■ Activity ■
Locate the line bearing "blue brick E1:E6 level 2 -> none" in the material below, then reproduce it and each following line up to and including the line bearing "green brick H7 level 2 -> none".

■ Listed records ■

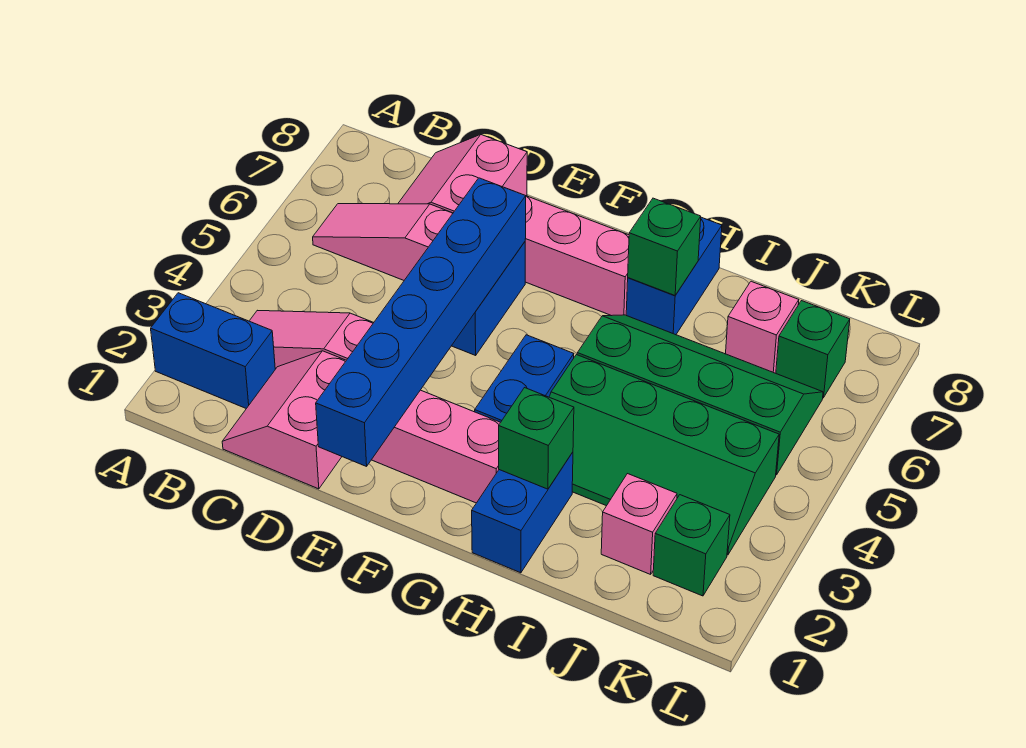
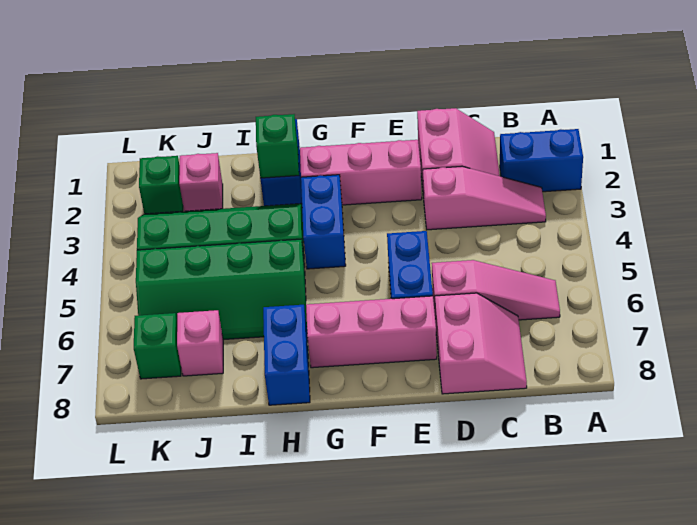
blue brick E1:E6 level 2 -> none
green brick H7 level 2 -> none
==
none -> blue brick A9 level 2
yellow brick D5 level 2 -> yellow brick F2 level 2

■ Response below ■
blue brick E1:E6 level 2 -> none
green brick H7 level 2 -> none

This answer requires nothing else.